(Beginning of Materials provided)
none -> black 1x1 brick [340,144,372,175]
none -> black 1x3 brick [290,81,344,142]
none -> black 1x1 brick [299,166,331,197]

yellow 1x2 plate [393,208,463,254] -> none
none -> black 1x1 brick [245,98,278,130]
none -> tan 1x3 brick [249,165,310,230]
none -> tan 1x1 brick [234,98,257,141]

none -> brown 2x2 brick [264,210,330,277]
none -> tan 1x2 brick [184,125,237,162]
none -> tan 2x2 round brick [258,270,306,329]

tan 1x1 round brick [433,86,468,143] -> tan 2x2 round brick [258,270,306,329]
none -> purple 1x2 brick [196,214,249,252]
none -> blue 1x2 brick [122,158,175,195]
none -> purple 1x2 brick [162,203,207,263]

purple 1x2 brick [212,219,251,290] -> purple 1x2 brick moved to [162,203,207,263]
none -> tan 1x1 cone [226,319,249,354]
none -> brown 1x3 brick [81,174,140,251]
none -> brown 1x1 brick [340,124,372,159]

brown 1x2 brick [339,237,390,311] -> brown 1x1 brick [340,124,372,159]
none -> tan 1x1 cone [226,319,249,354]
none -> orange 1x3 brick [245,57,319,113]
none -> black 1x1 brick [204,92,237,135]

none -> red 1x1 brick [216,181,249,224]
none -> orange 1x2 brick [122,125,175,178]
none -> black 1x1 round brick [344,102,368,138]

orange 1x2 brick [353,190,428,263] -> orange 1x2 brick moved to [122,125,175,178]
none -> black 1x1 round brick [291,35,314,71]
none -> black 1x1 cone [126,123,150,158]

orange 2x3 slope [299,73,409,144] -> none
(End of Materials provided)
**What is required:** Pull out all lines from the entries above that include the word "round".

**Exercise solution:**
none -> tan 2x2 round brick [258,270,306,329]
tan 1x1 round brick [433,86,468,143] -> tan 2x2 round brick [258,270,306,329]
none -> black 1x1 round brick [344,102,368,138]
none -> black 1x1 round brick [291,35,314,71]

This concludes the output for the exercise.